Stored entries
☆ ☆ ☆
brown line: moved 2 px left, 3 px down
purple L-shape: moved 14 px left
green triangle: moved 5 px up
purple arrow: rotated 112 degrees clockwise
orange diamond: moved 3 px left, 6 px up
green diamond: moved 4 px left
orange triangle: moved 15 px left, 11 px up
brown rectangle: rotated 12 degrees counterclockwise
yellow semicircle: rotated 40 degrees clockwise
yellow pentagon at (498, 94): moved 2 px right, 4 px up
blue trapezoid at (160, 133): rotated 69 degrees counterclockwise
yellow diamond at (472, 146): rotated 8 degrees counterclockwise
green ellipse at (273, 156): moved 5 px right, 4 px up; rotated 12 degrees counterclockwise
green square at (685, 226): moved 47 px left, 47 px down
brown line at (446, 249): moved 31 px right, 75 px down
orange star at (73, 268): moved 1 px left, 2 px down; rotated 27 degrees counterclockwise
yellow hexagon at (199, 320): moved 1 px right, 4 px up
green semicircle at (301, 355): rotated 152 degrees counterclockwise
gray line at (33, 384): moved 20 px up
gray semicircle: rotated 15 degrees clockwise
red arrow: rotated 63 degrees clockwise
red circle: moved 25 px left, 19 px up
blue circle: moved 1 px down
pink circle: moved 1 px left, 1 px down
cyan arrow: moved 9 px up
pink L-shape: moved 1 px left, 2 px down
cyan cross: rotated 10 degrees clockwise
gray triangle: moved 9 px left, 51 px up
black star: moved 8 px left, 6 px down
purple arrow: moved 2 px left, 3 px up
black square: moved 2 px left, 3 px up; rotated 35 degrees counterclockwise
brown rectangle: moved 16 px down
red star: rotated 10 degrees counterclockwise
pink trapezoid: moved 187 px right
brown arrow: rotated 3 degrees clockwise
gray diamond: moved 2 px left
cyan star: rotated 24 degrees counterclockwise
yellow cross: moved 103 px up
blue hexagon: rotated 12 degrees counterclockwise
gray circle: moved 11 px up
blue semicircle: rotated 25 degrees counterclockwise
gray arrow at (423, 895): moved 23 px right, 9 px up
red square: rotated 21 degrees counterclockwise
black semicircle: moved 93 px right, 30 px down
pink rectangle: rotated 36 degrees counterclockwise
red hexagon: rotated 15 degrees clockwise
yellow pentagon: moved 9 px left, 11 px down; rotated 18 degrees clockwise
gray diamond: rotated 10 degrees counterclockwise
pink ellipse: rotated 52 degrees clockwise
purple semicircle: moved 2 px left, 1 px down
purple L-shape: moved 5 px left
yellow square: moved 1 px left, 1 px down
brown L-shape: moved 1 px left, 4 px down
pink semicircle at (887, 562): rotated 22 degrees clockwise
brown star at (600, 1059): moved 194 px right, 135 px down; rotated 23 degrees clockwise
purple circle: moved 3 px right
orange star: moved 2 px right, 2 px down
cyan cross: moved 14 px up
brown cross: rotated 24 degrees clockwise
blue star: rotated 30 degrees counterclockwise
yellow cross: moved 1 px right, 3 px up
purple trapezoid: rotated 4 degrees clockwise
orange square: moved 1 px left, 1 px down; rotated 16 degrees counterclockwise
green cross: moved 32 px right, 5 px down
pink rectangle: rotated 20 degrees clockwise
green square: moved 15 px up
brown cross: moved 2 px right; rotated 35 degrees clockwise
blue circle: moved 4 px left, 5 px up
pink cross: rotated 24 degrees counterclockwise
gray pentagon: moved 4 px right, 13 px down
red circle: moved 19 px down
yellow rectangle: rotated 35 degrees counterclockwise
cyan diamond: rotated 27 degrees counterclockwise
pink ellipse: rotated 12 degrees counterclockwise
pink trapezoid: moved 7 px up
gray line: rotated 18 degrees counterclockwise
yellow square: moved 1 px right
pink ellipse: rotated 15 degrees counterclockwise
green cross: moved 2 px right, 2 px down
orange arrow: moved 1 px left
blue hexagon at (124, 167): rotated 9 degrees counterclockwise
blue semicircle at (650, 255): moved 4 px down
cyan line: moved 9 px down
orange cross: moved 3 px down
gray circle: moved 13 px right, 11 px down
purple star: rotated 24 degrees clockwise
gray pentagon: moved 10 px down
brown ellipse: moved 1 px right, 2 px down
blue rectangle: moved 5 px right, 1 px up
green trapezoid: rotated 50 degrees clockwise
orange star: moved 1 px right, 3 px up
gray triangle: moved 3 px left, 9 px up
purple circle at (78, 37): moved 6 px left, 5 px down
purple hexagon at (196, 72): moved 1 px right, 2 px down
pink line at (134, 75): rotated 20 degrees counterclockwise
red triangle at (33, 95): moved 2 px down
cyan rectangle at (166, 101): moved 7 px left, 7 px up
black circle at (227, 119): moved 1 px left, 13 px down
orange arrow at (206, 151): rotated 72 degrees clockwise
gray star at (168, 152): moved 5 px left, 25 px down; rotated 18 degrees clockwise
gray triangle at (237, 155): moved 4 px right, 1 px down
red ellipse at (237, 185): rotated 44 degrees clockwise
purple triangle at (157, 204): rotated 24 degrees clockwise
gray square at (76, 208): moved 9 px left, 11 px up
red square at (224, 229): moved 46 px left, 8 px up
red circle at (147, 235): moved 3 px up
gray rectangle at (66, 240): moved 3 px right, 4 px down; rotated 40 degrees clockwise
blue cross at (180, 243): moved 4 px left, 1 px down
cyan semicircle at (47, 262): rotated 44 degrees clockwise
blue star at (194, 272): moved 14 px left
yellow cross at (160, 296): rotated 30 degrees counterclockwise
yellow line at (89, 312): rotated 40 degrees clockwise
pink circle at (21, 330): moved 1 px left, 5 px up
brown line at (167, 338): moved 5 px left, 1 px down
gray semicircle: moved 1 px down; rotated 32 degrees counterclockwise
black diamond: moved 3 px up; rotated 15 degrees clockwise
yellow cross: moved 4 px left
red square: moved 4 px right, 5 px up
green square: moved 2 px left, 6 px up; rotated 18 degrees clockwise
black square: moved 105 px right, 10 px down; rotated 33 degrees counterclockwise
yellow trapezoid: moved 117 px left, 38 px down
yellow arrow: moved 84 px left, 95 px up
☆ ☆ ☆
> **Brief**:
Retype the entries in full. Keep every line identical.

> **Result of the task**:
brown line: moved 2 px left, 3 px down
purple L-shape: moved 14 px left
green triangle: moved 5 px up
purple arrow: rotated 112 degrees clockwise
orange diamond: moved 3 px left, 6 px up
green diamond: moved 4 px left
orange triangle: moved 15 px left, 11 px up
brown rectangle: rotated 12 degrees counterclockwise
yellow semicircle: rotated 40 degrees clockwise
yellow pentagon at (498, 94): moved 2 px right, 4 px up
blue trapezoid at (160, 133): rotated 69 degrees counterclockwise
yellow diamond at (472, 146): rotated 8 degrees counterclockwise
green ellipse at (273, 156): moved 5 px right, 4 px up; rotated 12 degrees counterclockwise
green square at (685, 226): moved 47 px left, 47 px down
brown line at (446, 249): moved 31 px right, 75 px down
orange star at (73, 268): moved 1 px left, 2 px down; rotated 27 degrees counterclockwise
yellow hexagon at (199, 320): moved 1 px right, 4 px up
green semicircle at (301, 355): rotated 152 degrees counterclockwise
gray line at (33, 384): moved 20 px up
gray semicircle: rotated 15 degrees clockwise
red arrow: rotated 63 degrees clockwise
red circle: moved 25 px left, 19 px up
blue circle: moved 1 px down
pink circle: moved 1 px left, 1 px down
cyan arrow: moved 9 px up
pink L-shape: moved 1 px left, 2 px down
cyan cross: rotated 10 degrees clockwise
gray triangle: moved 9 px left, 51 px up
black star: moved 8 px left, 6 px down
purple arrow: moved 2 px left, 3 px up
black square: moved 2 px left, 3 px up; rotated 35 degrees counterclockwise
brown rectangle: moved 16 px down
red star: rotated 10 degrees counterclockwise
pink trapezoid: moved 187 px right
brown arrow: rotated 3 degrees clockwise
gray diamond: moved 2 px left
cyan star: rotated 24 degrees counterclockwise
yellow cross: moved 103 px up
blue hexagon: rotated 12 degrees counterclockwise
gray circle: moved 11 px up
blue semicircle: rotated 25 degrees counterclockwise
gray arrow at (423, 895): moved 23 px right, 9 px up
red square: rotated 21 degrees counterclockwise
black semicircle: moved 93 px right, 30 px down
pink rectangle: rotated 36 degrees counterclockwise
red hexagon: rotated 15 degrees clockwise
yellow pentagon: moved 9 px left, 11 px down; rotated 18 degrees clockwise
gray diamond: rotated 10 degrees counterclockwise
pink ellipse: rotated 52 degrees clockwise
purple semicircle: moved 2 px left, 1 px down
purple L-shape: moved 5 px left
yellow square: moved 1 px left, 1 px down
brown L-shape: moved 1 px left, 4 px down
pink semicircle at (887, 562): rotated 22 degrees clockwise
brown star at (600, 1059): moved 194 px right, 135 px down; rotated 23 degrees clockwise
purple circle: moved 3 px right
orange star: moved 2 px right, 2 px down
cyan cross: moved 14 px up
brown cross: rotated 24 degrees clockwise
blue star: rotated 30 degrees counterclockwise
yellow cross: moved 1 px right, 3 px up
purple trapezoid: rotated 4 degrees clockwise
orange square: moved 1 px left, 1 px down; rotated 16 degrees counterclockwise
green cross: moved 32 px right, 5 px down
pink rectangle: rotated 20 degrees clockwise
green square: moved 15 px up
brown cross: moved 2 px right; rotated 35 degrees clockwise
blue circle: moved 4 px left, 5 px up
pink cross: rotated 24 degrees counterclockwise
gray pentagon: moved 4 px right, 13 px down
red circle: moved 19 px down
yellow rectangle: rotated 35 degrees counterclockwise
cyan diamond: rotated 27 degrees counterclockwise
pink ellipse: rotated 12 degrees counterclockwise
pink trapezoid: moved 7 px up
gray line: rotated 18 degrees counterclockwise
yellow square: moved 1 px right
pink ellipse: rotated 15 degrees counterclockwise
green cross: moved 2 px right, 2 px down
orange arrow: moved 1 px left
blue hexagon at (124, 167): rotated 9 degrees counterclockwise
blue semicircle at (650, 255): moved 4 px down
cyan line: moved 9 px down
orange cross: moved 3 px down
gray circle: moved 13 px right, 11 px down
purple star: rotated 24 degrees clockwise
gray pentagon: moved 10 px down
brown ellipse: moved 1 px right, 2 px down
blue rectangle: moved 5 px right, 1 px up
green trapezoid: rotated 50 degrees clockwise
orange star: moved 1 px right, 3 px up
gray triangle: moved 3 px left, 9 px up
purple circle at (78, 37): moved 6 px left, 5 px down
purple hexagon at (196, 72): moved 1 px right, 2 px down
pink line at (134, 75): rotated 20 degrees counterclockwise
red triangle at (33, 95): moved 2 px down
cyan rectangle at (166, 101): moved 7 px left, 7 px up
black circle at (227, 119): moved 1 px left, 13 px down
orange arrow at (206, 151): rotated 72 degrees clockwise
gray star at (168, 152): moved 5 px left, 25 px down; rotated 18 degrees clockwise
gray triangle at (237, 155): moved 4 px right, 1 px down
red ellipse at (237, 185): rotated 44 degrees clockwise
purple triangle at (157, 204): rotated 24 degrees clockwise
gray square at (76, 208): moved 9 px left, 11 px up
red square at (224, 229): moved 46 px left, 8 px up
red circle at (147, 235): moved 3 px up
gray rectangle at (66, 240): moved 3 px right, 4 px down; rotated 40 degrees clockwise
blue cross at (180, 243): moved 4 px left, 1 px down
cyan semicircle at (47, 262): rotated 44 degrees clockwise
blue star at (194, 272): moved 14 px left
yellow cross at (160, 296): rotated 30 degrees counterclockwise
yellow line at (89, 312): rotated 40 degrees clockwise
pink circle at (21, 330): moved 1 px left, 5 px up
brown line at (167, 338): moved 5 px left, 1 px down
gray semicircle: moved 1 px down; rotated 32 degrees counterclockwise
black diamond: moved 3 px up; rotated 15 degrees clockwise
yellow cross: moved 4 px left
red square: moved 4 px right, 5 px up
green square: moved 2 px left, 6 px up; rotated 18 degrees clockwise
black square: moved 105 px right, 10 px down; rotated 33 degrees counterclockwise
yellow trapezoid: moved 117 px left, 38 px down
yellow arrow: moved 84 px left, 95 px up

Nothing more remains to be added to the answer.